### INPUT ROWS
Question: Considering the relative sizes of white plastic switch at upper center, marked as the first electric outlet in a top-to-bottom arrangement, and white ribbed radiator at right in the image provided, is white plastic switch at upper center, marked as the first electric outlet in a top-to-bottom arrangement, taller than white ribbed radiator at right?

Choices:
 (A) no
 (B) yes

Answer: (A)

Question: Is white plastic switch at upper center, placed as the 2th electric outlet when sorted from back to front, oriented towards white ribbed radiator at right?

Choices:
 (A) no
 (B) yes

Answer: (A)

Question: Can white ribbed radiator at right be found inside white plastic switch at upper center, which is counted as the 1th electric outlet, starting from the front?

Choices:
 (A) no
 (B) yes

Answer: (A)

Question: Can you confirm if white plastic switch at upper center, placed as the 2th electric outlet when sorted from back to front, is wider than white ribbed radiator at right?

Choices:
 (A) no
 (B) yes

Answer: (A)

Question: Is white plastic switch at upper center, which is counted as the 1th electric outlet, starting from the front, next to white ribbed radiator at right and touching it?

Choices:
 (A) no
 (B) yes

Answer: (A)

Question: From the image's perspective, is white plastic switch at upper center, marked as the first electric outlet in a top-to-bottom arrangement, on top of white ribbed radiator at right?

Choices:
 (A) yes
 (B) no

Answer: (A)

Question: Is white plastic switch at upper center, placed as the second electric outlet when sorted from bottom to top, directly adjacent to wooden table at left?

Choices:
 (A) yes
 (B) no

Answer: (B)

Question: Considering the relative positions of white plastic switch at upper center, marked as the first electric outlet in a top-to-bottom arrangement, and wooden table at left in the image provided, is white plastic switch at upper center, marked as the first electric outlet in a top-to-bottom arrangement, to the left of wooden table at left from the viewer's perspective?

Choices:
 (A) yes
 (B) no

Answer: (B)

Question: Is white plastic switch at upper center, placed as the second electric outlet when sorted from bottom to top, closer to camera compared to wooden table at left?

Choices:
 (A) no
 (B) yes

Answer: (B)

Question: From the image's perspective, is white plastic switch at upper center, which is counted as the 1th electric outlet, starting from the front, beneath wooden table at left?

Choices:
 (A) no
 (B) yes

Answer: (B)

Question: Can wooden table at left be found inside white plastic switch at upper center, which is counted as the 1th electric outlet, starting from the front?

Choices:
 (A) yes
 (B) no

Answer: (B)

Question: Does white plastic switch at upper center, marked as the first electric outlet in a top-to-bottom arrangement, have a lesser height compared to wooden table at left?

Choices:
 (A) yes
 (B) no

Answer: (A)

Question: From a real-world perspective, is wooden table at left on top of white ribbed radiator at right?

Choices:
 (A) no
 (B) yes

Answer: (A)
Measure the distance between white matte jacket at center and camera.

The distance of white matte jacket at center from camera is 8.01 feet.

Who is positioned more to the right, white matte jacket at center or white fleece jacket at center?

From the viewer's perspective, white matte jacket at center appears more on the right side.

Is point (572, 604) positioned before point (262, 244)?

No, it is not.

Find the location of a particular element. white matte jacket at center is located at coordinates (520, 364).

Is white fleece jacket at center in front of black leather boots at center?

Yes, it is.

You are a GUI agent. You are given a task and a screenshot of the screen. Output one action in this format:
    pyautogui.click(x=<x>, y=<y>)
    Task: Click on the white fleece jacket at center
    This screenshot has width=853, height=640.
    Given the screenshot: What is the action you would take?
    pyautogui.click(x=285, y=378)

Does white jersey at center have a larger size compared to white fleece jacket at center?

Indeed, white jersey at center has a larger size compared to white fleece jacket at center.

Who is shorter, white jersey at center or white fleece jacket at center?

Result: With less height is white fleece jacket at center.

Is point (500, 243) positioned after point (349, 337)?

### PROBLEM TO SOLVE
Filter the rows above down to the lines that contain the string "pyautogui", matching case exactly, and copy each such line.

### RESULT OF THE TASK
    pyautogui.click(x=<x>, y=<y>)
    pyautogui.click(x=285, y=378)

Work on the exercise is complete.